Available data section start
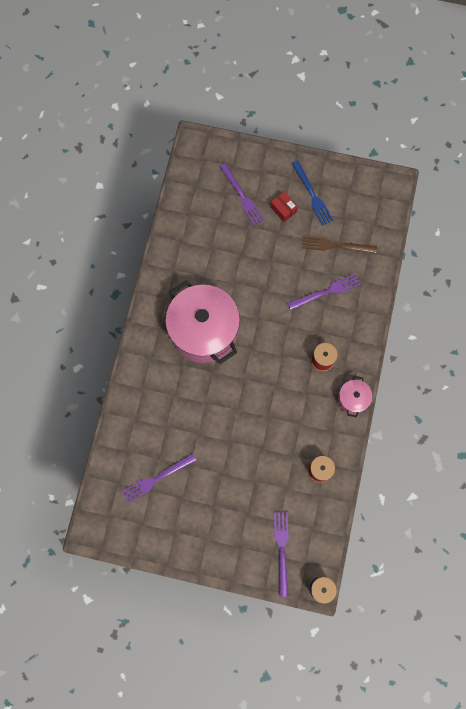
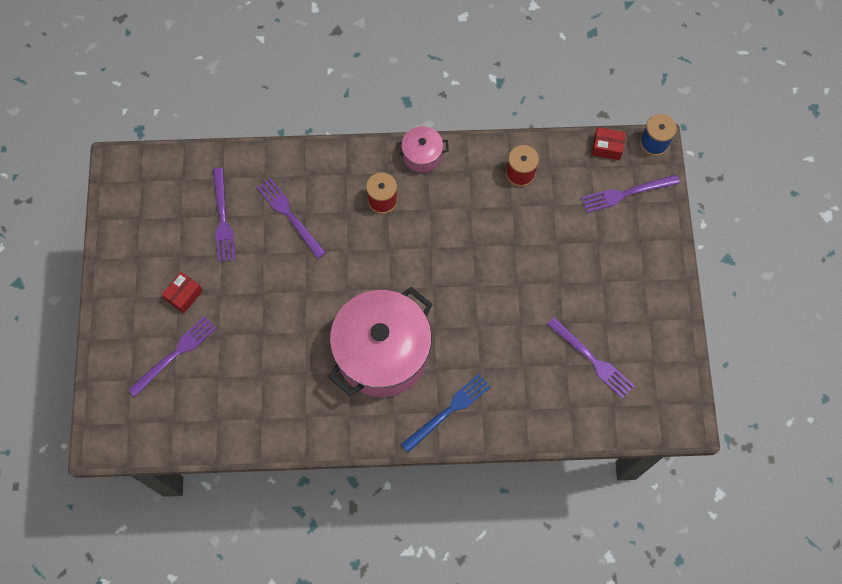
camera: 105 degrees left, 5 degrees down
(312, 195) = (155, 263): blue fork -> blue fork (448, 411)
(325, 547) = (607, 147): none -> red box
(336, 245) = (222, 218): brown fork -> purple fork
Available data section end
What the exercise asks:
Copy the data verbatim, skipping any image it holds.

Answer to the exercise:
camera: 105 degrees left, 5 degrees down
(312, 195) = (155, 263): blue fork -> blue fork (448, 411)
(325, 547) = (607, 147): none -> red box
(336, 245) = (222, 218): brown fork -> purple fork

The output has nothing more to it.